- [TASK ITEM]: Transcribe the stretch of entries below from the line with "J202 pin 1: N_4 -> N_20" through the line with "C3: none -> 15nF (G9, OUT)", exactly and with both ends included; leave out all other lines.

[MATERIAL SHOWN Boundary: Start]

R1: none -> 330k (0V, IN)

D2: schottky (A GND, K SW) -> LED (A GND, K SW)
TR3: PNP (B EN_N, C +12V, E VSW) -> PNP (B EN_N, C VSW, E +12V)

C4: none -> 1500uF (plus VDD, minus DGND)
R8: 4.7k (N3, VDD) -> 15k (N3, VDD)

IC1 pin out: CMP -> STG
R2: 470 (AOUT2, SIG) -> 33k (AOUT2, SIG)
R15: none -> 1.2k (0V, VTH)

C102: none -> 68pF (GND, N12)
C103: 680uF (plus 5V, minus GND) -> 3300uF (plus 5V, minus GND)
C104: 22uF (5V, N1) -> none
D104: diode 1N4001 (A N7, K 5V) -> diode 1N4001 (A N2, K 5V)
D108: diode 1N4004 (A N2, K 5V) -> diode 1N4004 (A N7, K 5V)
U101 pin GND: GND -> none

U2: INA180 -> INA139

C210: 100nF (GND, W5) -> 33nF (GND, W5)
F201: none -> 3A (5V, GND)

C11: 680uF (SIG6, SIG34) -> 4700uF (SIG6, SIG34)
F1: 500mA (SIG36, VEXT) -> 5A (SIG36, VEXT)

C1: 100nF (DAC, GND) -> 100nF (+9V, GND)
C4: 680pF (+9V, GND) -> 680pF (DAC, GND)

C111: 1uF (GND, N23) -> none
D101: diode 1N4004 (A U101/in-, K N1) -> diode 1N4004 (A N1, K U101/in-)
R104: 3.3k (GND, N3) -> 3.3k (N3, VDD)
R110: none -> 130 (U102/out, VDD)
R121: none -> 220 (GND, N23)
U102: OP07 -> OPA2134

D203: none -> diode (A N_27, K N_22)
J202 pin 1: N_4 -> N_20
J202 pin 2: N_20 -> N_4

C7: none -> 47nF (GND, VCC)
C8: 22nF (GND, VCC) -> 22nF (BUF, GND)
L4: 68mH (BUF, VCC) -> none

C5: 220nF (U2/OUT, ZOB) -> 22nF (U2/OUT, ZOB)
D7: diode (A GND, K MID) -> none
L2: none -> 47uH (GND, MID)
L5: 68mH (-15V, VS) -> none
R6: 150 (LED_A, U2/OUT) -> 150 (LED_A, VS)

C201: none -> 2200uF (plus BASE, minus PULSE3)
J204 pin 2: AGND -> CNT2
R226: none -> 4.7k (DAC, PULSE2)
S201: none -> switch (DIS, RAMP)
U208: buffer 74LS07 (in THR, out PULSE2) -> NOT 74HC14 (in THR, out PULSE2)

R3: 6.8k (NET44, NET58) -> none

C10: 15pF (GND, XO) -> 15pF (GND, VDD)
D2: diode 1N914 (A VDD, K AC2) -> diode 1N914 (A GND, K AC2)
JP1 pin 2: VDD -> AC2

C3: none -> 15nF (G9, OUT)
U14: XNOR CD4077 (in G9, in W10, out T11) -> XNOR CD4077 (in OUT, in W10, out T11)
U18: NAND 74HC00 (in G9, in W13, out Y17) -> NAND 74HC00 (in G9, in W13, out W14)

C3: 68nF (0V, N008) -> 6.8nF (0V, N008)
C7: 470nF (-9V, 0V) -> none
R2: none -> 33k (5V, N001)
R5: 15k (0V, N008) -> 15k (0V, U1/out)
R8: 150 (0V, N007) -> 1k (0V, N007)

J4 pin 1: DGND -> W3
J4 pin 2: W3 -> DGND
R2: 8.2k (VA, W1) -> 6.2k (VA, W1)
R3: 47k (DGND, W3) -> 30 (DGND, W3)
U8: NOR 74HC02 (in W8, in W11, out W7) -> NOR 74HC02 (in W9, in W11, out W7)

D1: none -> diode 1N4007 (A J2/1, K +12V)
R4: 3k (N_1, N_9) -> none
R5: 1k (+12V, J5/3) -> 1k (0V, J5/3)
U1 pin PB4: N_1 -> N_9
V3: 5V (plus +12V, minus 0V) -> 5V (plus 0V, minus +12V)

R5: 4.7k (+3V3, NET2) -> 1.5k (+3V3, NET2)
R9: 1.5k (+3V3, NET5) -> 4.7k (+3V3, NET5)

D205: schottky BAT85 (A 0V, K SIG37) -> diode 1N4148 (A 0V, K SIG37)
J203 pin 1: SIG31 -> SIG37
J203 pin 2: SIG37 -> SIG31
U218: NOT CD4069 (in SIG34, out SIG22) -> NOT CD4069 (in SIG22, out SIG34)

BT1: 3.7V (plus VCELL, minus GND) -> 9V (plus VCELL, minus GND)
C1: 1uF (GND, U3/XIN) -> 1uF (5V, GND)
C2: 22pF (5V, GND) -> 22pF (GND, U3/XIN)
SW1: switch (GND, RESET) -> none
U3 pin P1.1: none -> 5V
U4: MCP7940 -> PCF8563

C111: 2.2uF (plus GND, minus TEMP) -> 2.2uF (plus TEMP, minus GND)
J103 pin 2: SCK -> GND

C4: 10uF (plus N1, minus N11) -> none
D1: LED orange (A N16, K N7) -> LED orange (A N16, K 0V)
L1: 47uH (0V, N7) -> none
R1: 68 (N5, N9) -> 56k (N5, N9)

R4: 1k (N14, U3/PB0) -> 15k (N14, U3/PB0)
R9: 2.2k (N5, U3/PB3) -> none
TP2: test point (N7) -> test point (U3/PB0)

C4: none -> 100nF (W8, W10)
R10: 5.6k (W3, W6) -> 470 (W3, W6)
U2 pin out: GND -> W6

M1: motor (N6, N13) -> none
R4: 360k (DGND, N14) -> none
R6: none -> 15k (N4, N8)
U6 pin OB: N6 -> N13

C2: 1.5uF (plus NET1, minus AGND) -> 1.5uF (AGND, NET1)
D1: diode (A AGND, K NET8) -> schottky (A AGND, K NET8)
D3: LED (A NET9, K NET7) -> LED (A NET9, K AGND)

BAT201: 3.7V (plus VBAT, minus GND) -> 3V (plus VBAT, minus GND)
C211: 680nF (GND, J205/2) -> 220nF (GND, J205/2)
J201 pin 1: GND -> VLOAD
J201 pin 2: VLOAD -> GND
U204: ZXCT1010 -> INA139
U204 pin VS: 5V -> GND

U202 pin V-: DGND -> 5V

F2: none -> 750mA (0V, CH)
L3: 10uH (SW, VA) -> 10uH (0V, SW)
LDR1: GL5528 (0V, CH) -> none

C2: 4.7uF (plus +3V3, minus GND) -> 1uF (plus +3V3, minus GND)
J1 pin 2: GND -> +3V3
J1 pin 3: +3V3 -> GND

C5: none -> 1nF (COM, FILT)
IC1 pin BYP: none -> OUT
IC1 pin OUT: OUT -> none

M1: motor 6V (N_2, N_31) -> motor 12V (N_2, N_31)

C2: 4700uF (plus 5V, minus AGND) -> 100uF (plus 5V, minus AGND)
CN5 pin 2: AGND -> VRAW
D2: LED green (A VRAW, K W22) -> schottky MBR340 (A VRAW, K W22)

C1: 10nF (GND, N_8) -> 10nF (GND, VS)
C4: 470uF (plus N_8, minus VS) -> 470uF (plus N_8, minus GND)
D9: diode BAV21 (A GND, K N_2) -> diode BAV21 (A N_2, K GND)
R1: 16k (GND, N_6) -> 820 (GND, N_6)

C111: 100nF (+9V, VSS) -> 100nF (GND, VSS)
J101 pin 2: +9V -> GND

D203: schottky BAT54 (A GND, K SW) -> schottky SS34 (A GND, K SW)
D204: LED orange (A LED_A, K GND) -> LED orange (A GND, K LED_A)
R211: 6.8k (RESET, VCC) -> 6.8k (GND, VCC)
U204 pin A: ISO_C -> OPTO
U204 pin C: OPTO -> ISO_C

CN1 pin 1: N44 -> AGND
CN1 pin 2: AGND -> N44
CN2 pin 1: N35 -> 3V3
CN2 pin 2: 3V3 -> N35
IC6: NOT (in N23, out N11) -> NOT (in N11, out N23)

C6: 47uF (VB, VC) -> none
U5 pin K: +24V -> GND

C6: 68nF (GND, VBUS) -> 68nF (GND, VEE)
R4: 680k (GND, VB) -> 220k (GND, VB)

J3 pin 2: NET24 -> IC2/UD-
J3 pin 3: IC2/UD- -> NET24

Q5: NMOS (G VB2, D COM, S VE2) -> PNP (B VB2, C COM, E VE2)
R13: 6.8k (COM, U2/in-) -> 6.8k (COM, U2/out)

[MATERIAL SHOWN Boundary: End]

- [RESULT FOR THIS EXERCISE]:
J202 pin 1: N_4 -> N_20
J202 pin 2: N_20 -> N_4

C7: none -> 47nF (GND, VCC)
C8: 22nF (GND, VCC) -> 22nF (BUF, GND)
L4: 68mH (BUF, VCC) -> none

C5: 220nF (U2/OUT, ZOB) -> 22nF (U2/OUT, ZOB)
D7: diode (A GND, K MID) -> none
L2: none -> 47uH (GND, MID)
L5: 68mH (-15V, VS) -> none
R6: 150 (LED_A, U2/OUT) -> 150 (LED_A, VS)

C201: none -> 2200uF (plus BASE, minus PULSE3)
J204 pin 2: AGND -> CNT2
R226: none -> 4.7k (DAC, PULSE2)
S201: none -> switch (DIS, RAMP)
U208: buffer 74LS07 (in THR, out PULSE2) -> NOT 74HC14 (in THR, out PULSE2)

R3: 6.8k (NET44, NET58) -> none

C10: 15pF (GND, XO) -> 15pF (GND, VDD)
D2: diode 1N914 (A VDD, K AC2) -> diode 1N914 (A GND, K AC2)
JP1 pin 2: VDD -> AC2

C3: none -> 15nF (G9, OUT)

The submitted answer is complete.